**Directions for this task:**
Look below for the line that has "(168, 188) = (220, 258): red"; output exactly from it through the line that has "(788, 404) = (616, 118): blue", and leave the pictures out.

**Excerpted records:**
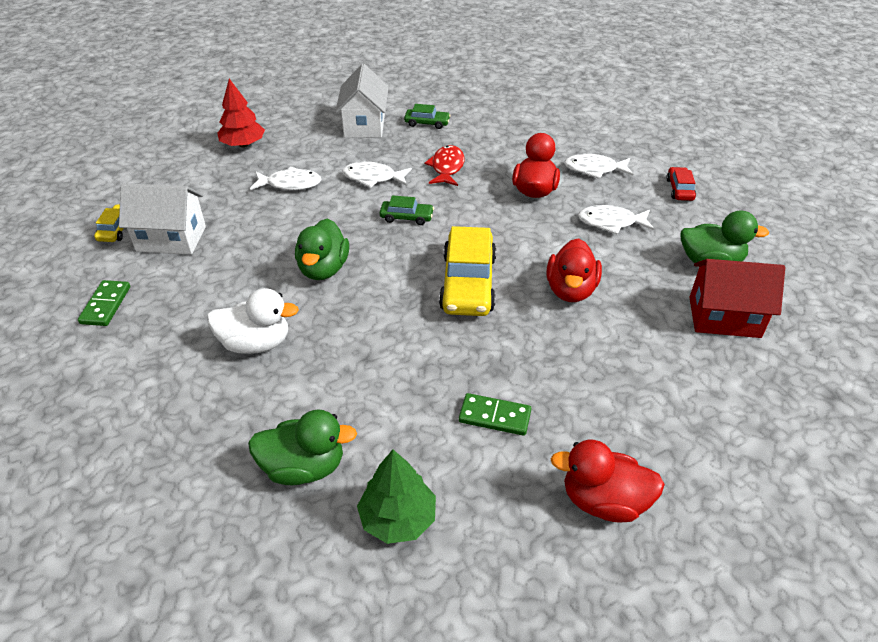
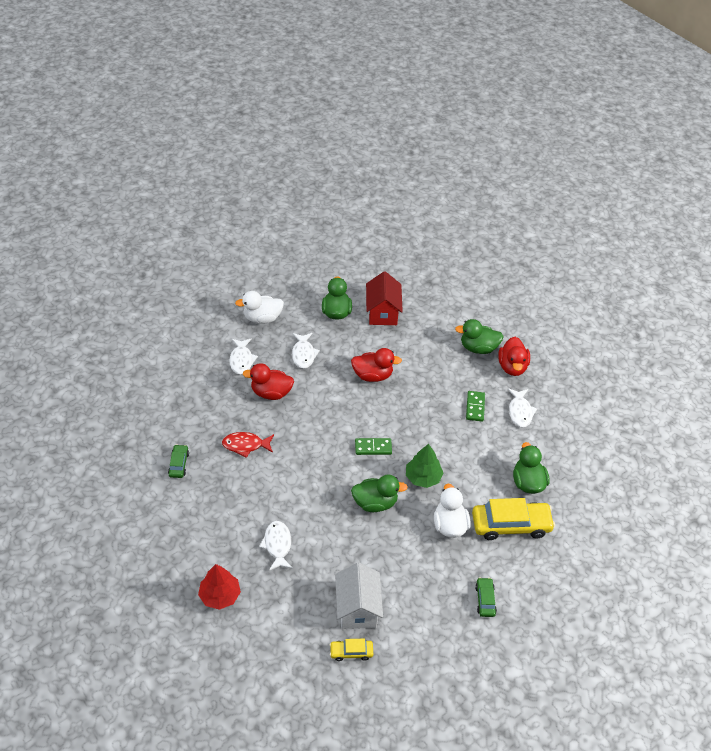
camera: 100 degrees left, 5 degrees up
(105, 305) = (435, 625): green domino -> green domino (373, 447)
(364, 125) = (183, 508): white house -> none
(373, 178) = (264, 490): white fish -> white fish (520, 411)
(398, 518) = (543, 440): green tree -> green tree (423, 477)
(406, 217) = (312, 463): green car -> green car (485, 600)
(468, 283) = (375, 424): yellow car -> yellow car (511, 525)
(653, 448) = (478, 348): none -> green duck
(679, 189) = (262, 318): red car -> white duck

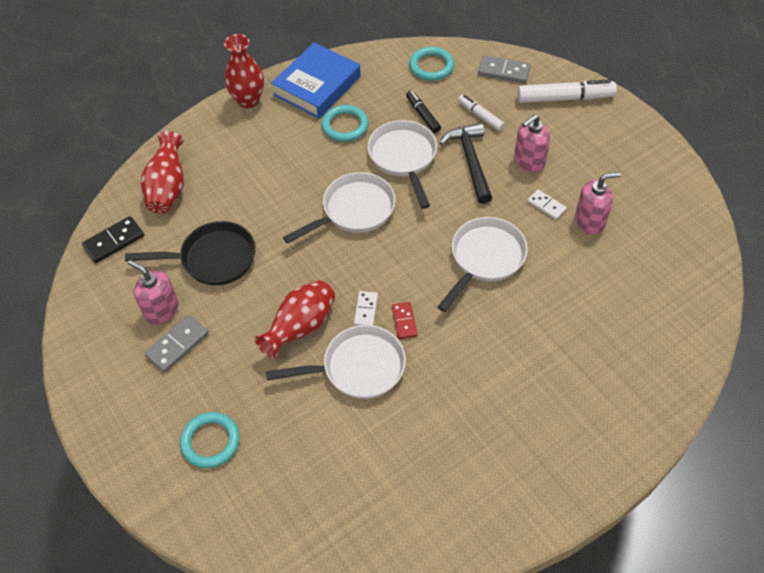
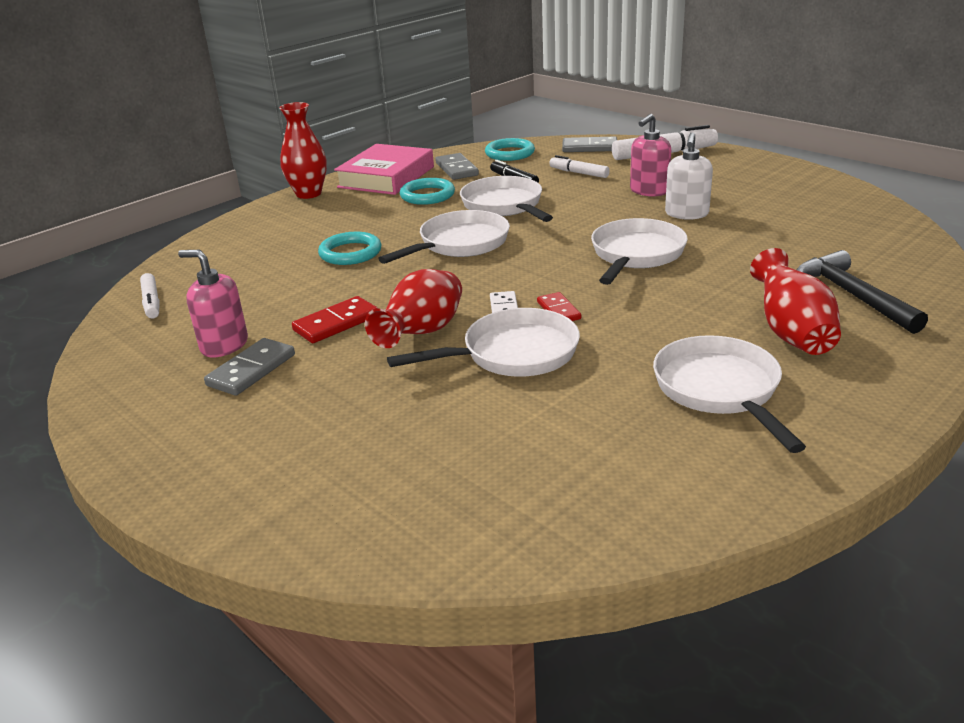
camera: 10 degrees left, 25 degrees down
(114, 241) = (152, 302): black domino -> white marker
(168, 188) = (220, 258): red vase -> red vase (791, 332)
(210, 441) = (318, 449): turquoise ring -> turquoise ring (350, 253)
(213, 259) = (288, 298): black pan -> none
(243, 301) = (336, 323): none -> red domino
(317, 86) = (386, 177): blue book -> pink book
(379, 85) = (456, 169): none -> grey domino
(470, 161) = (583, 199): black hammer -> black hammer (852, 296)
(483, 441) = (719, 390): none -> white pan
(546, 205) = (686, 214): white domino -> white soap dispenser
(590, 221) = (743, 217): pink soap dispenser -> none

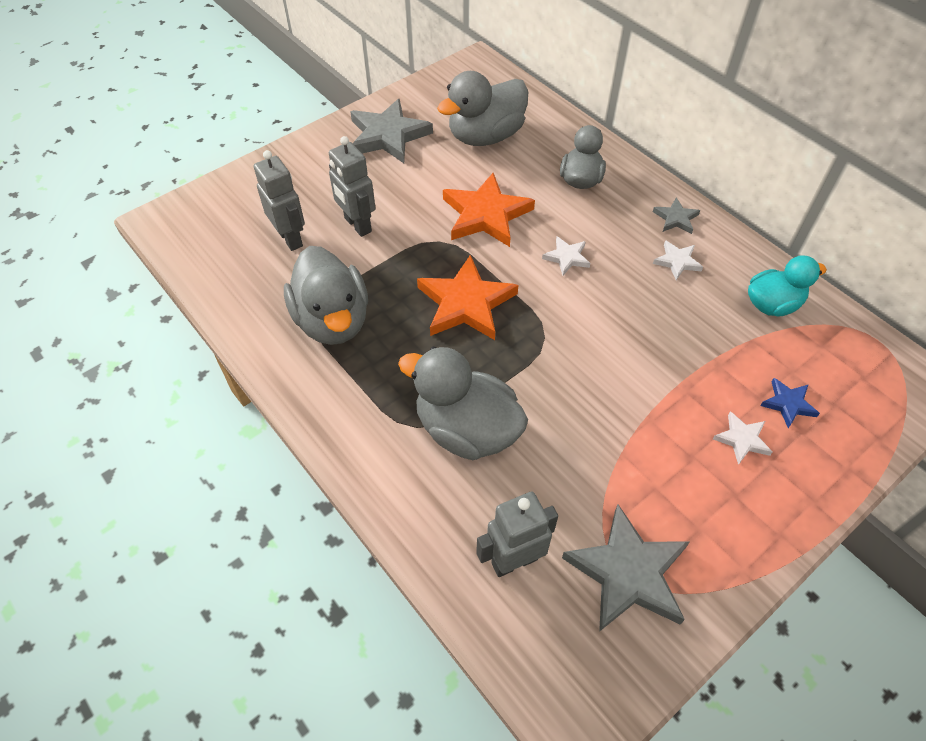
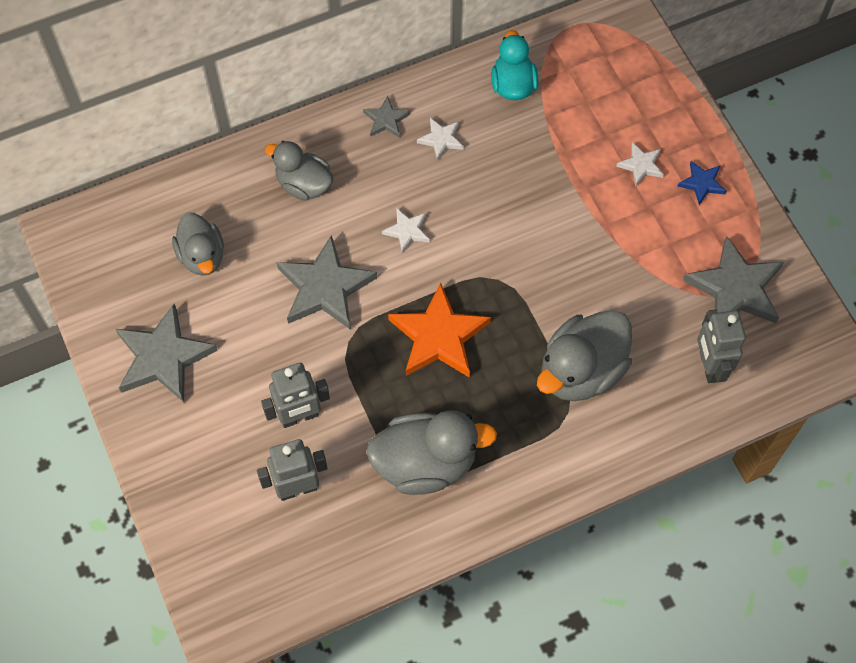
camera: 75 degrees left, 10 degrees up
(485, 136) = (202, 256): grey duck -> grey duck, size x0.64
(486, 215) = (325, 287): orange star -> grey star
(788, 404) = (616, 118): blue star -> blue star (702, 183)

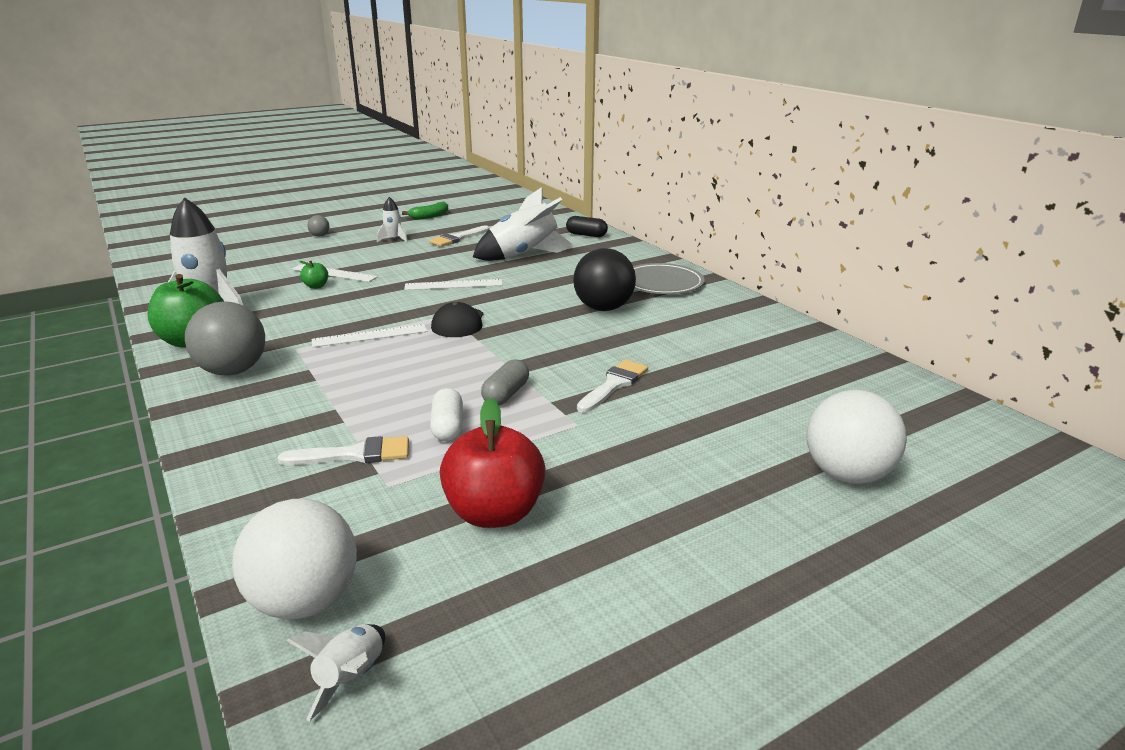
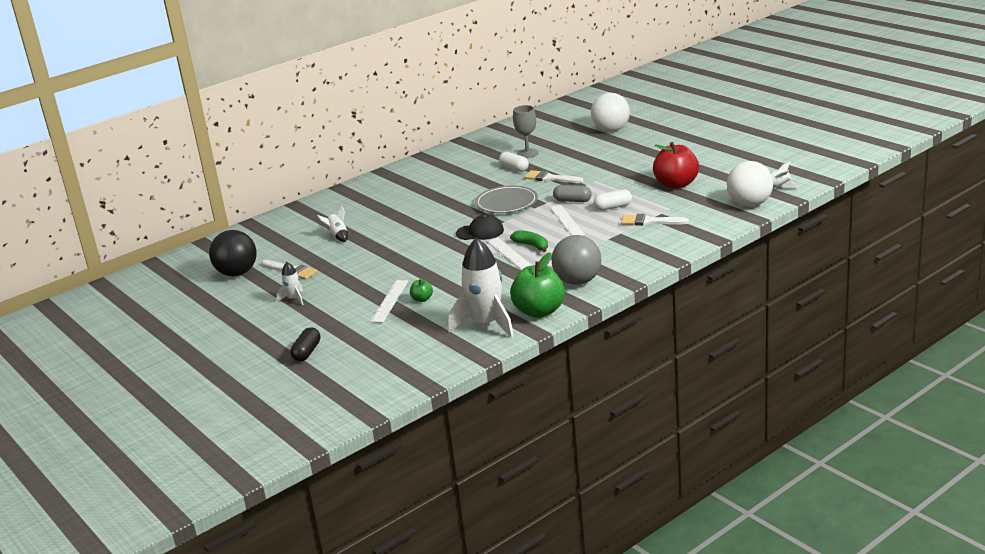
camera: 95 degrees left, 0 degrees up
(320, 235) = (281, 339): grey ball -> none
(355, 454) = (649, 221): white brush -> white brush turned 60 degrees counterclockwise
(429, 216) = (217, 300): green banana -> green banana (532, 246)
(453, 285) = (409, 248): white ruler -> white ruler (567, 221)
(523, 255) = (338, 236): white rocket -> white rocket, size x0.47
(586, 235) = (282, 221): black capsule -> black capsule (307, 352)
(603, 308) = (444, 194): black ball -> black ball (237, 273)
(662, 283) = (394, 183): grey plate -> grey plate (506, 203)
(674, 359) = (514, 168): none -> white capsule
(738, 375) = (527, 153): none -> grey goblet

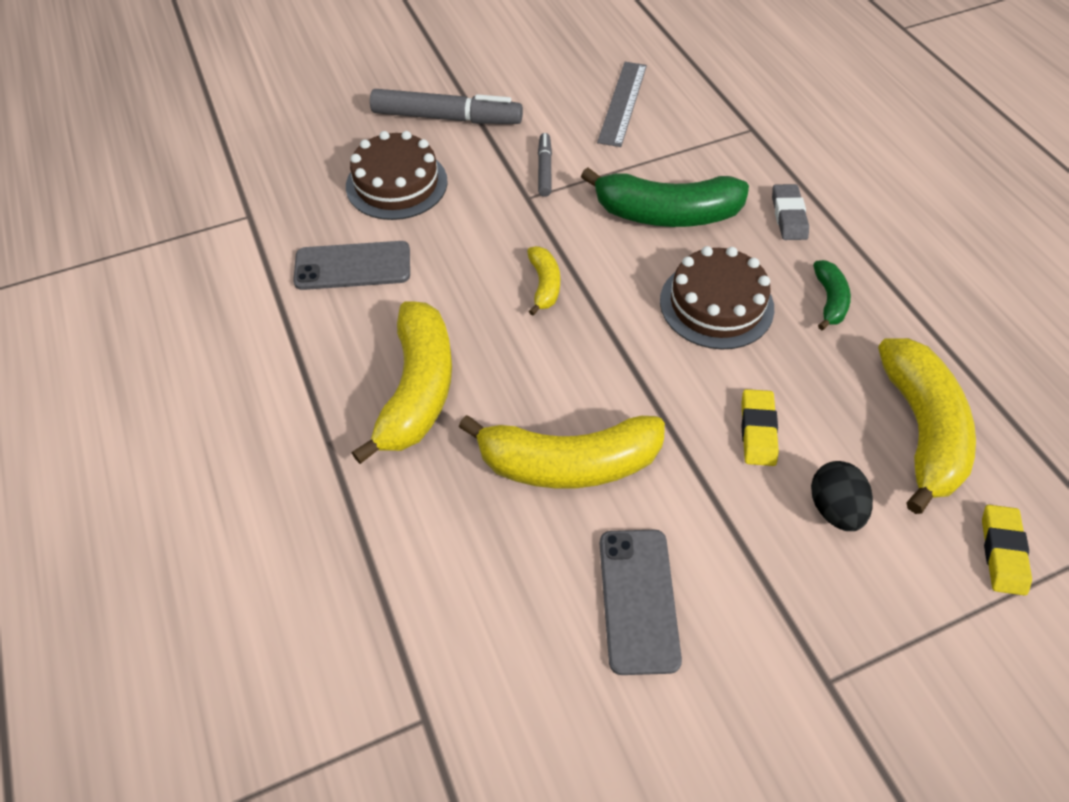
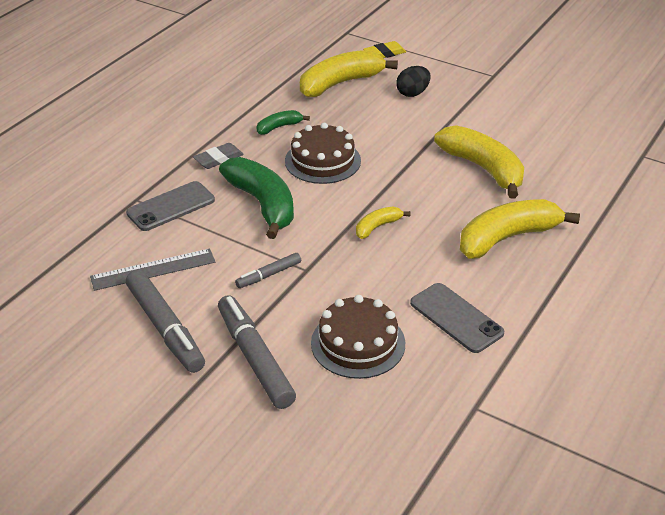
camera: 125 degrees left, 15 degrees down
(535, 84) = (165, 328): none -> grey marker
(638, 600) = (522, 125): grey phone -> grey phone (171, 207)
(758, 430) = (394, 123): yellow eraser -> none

**Task solution:**
(168, 188) = (220, 258): red vase -> red vase (791, 332)
(210, 441) = (318, 449): turquoise ring -> turquoise ring (350, 253)
(213, 259) = (288, 298): black pan -> none
(243, 301) = (336, 323): none -> red domino
(317, 86) = (386, 177): blue book -> pink book
(379, 85) = (456, 169): none -> grey domino
(470, 161) = (583, 199): black hammer -> black hammer (852, 296)
(483, 441) = (719, 390): none -> white pan
(546, 205) = (686, 214): white domino -> white soap dispenser
(590, 221) = (743, 217): pink soap dispenser -> none

camera: 75 degrees left, 10 degrees up
(485, 136) = (202, 256): grey duck -> grey duck, size x0.64
(486, 215) = (325, 287): orange star -> grey star
(788, 404) = (616, 118): blue star -> blue star (702, 183)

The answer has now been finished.